# [Supplied records]
————
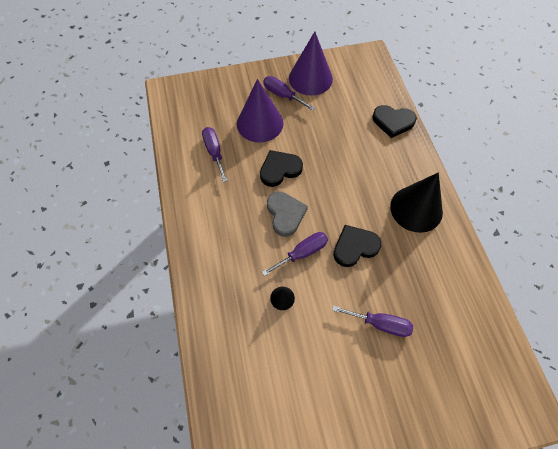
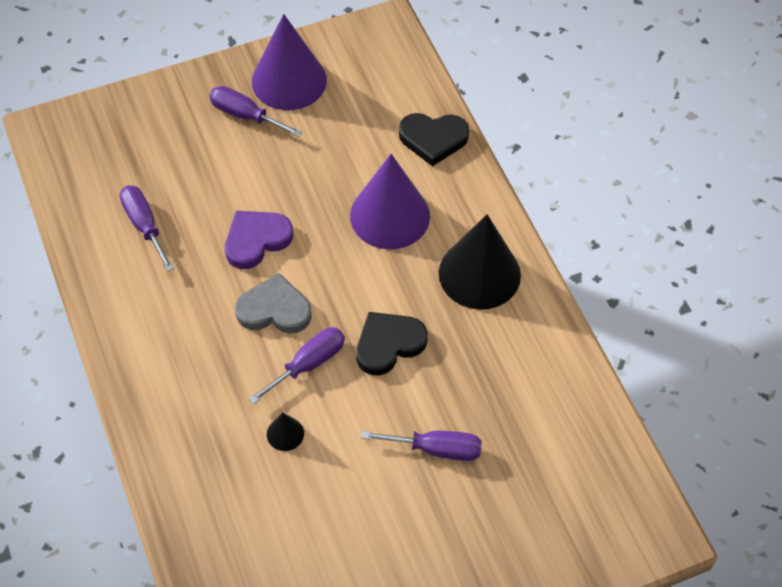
camera: 10 degrees left, 5 degrees down
(260, 123) = (213, 168): purple cone -> purple cone (390, 215)
(280, 169) = (256, 240): black heart -> purple heart
(285, 214) = (274, 309): grey heart -> grey heart turned 60 degrees counterclockwise

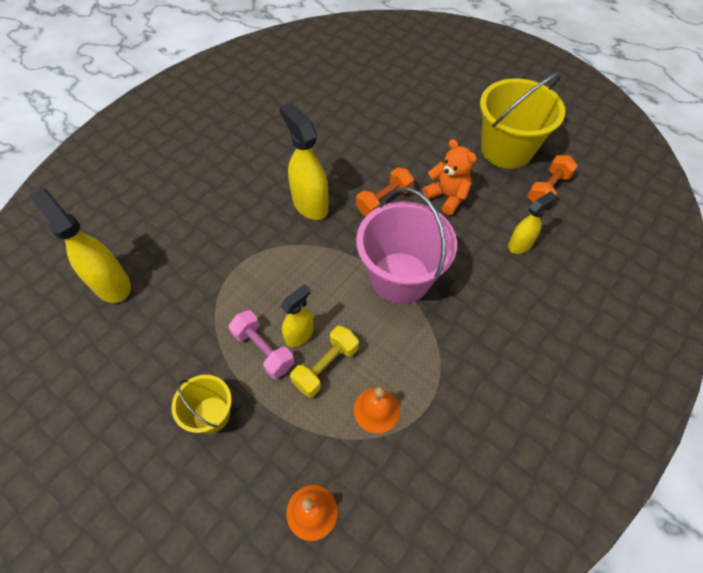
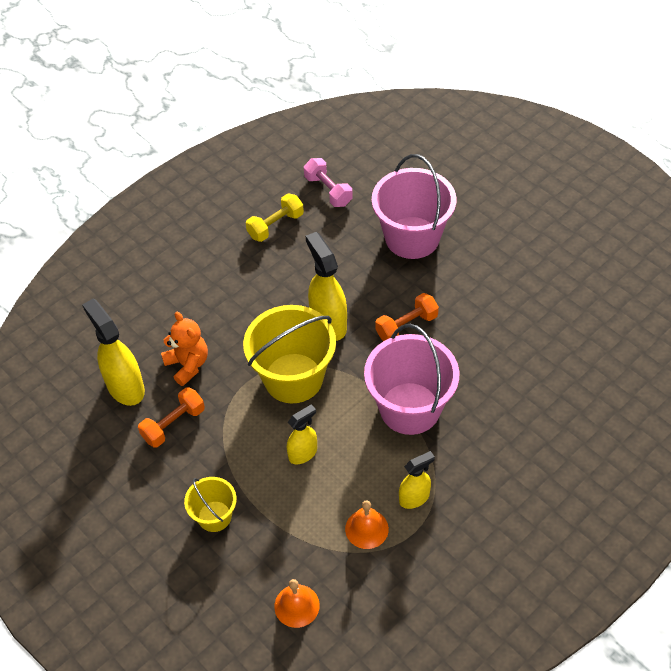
camera: 10 degrees right, 5 degrees down
(263, 350) = (267, 464): pink dumbbell -> pink dumbbell (328, 191)
(326, 366) = (324, 485): yellow dumbbell -> yellow dumbbell (275, 226)
(376, 124) = (412, 238): none -> pink bucket
(447, 197) = (474, 328): orange teddy bear -> orange teddy bear (188, 365)
(506, 149) = (551, 280): yellow bucket -> yellow bucket (293, 378)
(520, 244) = (540, 386): yellow spray bottle -> yellow spray bottle (414, 498)
(548, 189) = (585, 329): orange dumbbell -> orange dumbbell (173, 424)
————
# [Description of the task]
Provide a precise transcription of the listing, excluding each picture.

# [Exercise response]
camera: 10 degrees left, 5 degrees down
(260, 123) = (213, 168): purple cone -> purple cone (390, 215)
(280, 169) = (256, 240): black heart -> purple heart
(285, 214) = (274, 309): grey heart -> grey heart turned 60 degrees counterclockwise

camera: 10 degrees right, 5 degrees down
(263, 350) = (267, 464): pink dumbbell -> pink dumbbell (328, 191)
(326, 366) = (324, 485): yellow dumbbell -> yellow dumbbell (275, 226)
(376, 124) = (412, 238): none -> pink bucket
(447, 197) = (474, 328): orange teddy bear -> orange teddy bear (188, 365)
(506, 149) = (551, 280): yellow bucket -> yellow bucket (293, 378)
(520, 244) = (540, 386): yellow spray bottle -> yellow spray bottle (414, 498)
(548, 189) = (585, 329): orange dumbbell -> orange dumbbell (173, 424)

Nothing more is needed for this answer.